EXERCISE DESCRIPTION: All the data that follows should be repeated exactly, without a single picture.

GIVEN MATERIAL:
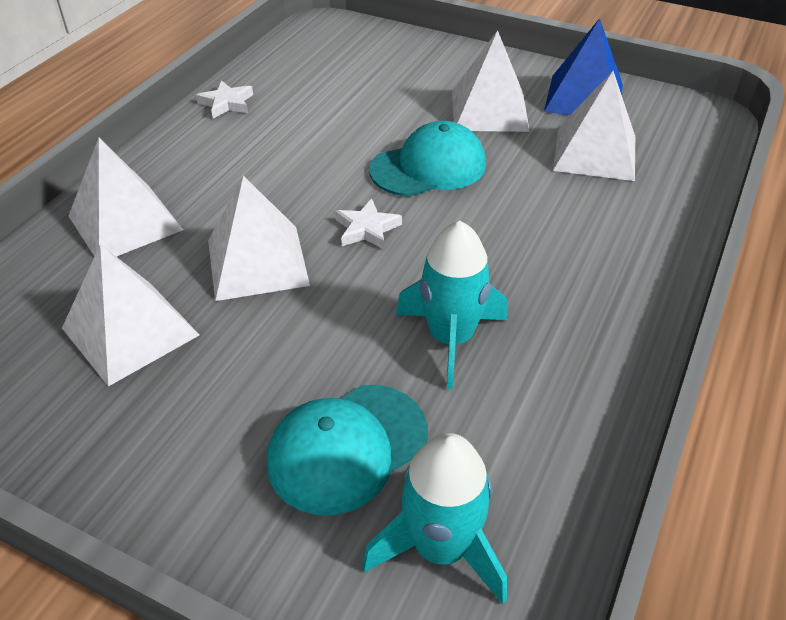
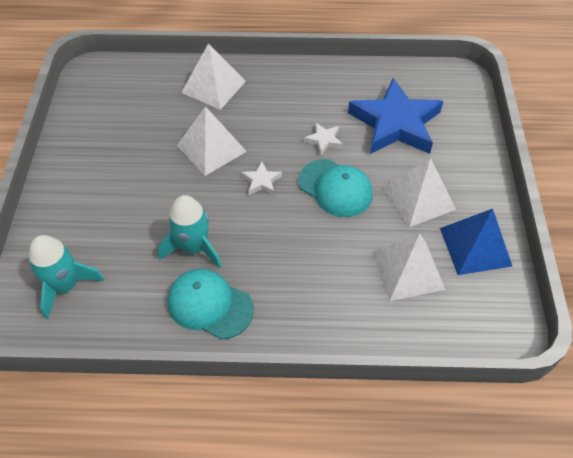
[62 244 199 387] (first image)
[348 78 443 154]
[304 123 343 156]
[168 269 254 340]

PROBLEM SOLUTION:
[62 244 199 387] (first image)
[348 78 443 154]
[304 123 343 156]
[168 269 254 340]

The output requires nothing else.